### Work instructions
In the records below, find the line holding "white pencil: [123,76,229,90]" and the line holding "blue scissors: [312,202,381,262]". Set down both, with every line between them, exactly.

### Saved data entries
⁂
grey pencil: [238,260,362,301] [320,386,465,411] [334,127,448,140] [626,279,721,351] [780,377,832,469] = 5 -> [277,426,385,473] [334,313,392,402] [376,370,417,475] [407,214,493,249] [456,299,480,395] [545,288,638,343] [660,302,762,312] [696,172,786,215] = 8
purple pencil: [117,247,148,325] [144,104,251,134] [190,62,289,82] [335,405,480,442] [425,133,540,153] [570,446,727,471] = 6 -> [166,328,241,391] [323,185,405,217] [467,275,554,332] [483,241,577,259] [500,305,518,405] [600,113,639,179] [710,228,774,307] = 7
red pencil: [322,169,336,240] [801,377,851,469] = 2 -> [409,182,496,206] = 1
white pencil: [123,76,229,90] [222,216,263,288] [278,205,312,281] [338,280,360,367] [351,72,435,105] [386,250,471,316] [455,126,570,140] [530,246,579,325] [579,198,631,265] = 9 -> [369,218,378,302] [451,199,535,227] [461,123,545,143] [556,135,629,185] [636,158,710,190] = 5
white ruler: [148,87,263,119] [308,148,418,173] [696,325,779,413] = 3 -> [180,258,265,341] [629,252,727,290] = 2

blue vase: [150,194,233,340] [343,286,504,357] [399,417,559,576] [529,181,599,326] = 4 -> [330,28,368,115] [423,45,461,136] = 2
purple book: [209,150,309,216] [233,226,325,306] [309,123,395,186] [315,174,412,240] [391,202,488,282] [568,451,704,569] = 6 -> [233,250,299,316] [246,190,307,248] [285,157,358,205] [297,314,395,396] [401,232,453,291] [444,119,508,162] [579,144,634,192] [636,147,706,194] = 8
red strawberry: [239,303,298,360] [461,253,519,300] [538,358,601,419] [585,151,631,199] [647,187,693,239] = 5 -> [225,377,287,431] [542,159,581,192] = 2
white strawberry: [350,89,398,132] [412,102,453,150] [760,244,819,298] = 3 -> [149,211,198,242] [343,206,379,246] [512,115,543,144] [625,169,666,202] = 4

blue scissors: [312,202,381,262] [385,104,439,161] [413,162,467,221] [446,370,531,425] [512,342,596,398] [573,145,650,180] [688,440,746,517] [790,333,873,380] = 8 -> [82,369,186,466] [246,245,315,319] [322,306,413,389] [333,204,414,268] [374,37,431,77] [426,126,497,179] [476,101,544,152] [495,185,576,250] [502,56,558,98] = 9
⁂
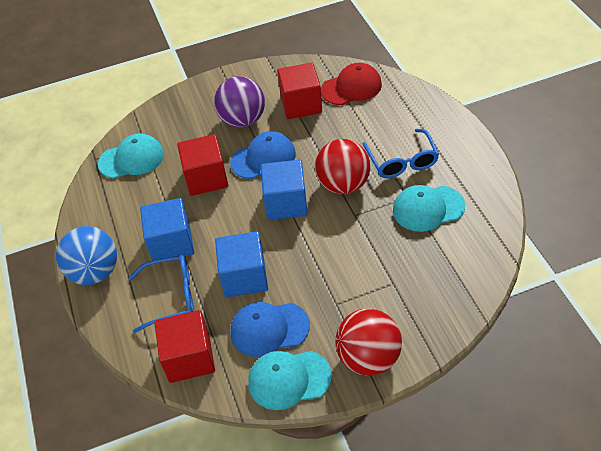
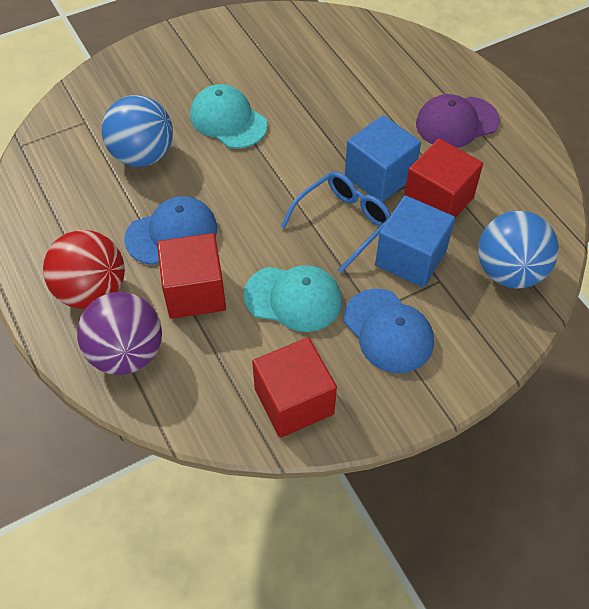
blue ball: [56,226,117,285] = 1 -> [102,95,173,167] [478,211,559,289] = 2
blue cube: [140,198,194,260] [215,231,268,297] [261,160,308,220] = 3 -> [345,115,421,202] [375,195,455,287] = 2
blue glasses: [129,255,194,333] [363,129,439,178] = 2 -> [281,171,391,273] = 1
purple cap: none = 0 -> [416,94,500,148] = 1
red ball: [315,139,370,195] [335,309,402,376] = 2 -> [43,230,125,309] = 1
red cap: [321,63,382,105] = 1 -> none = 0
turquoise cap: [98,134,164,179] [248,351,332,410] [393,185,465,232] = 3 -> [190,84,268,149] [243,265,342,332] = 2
⁂
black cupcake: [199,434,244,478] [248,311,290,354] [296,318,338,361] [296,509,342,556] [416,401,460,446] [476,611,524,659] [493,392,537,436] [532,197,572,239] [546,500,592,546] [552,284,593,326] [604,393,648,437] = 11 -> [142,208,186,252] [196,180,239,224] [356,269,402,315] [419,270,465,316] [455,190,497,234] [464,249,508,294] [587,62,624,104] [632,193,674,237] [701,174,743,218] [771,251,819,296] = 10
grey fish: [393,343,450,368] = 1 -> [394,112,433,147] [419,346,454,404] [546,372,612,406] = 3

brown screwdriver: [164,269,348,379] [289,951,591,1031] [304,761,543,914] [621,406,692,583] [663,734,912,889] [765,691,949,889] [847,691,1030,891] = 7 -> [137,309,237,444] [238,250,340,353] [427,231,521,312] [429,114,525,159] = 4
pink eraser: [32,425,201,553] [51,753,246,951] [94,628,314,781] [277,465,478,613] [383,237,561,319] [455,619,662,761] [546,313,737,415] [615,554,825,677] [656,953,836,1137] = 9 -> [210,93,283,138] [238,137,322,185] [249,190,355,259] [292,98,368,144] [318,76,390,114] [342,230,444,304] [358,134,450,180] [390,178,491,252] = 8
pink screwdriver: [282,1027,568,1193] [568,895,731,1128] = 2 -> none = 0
⁂
### Final answer
white pencil: [123,76,229,90] [222,216,263,288] [278,205,312,281] [338,280,360,367] [351,72,435,105] [386,250,471,316] [455,126,570,140] [530,246,579,325] [579,198,631,265] = 9 -> [369,218,378,302] [451,199,535,227] [461,123,545,143] [556,135,629,185] [636,158,710,190] = 5
white ruler: [148,87,263,119] [308,148,418,173] [696,325,779,413] = 3 -> [180,258,265,341] [629,252,727,290] = 2

blue vase: [150,194,233,340] [343,286,504,357] [399,417,559,576] [529,181,599,326] = 4 -> [330,28,368,115] [423,45,461,136] = 2
purple book: [209,150,309,216] [233,226,325,306] [309,123,395,186] [315,174,412,240] [391,202,488,282] [568,451,704,569] = 6 -> [233,250,299,316] [246,190,307,248] [285,157,358,205] [297,314,395,396] [401,232,453,291] [444,119,508,162] [579,144,634,192] [636,147,706,194] = 8
red strawberry: [239,303,298,360] [461,253,519,300] [538,358,601,419] [585,151,631,199] [647,187,693,239] = 5 -> [225,377,287,431] [542,159,581,192] = 2
white strawberry: [350,89,398,132] [412,102,453,150] [760,244,819,298] = 3 -> [149,211,198,242] [343,206,379,246] [512,115,543,144] [625,169,666,202] = 4

blue scissors: [312,202,381,262] [385,104,439,161] [413,162,467,221] [446,370,531,425] [512,342,596,398] [573,145,650,180] [688,440,746,517] [790,333,873,380] = 8 -> [82,369,186,466] [246,245,315,319] [322,306,413,389] [333,204,414,268] [374,37,431,77] [426,126,497,179] [476,101,544,152] [495,185,576,250] [502,56,558,98] = 9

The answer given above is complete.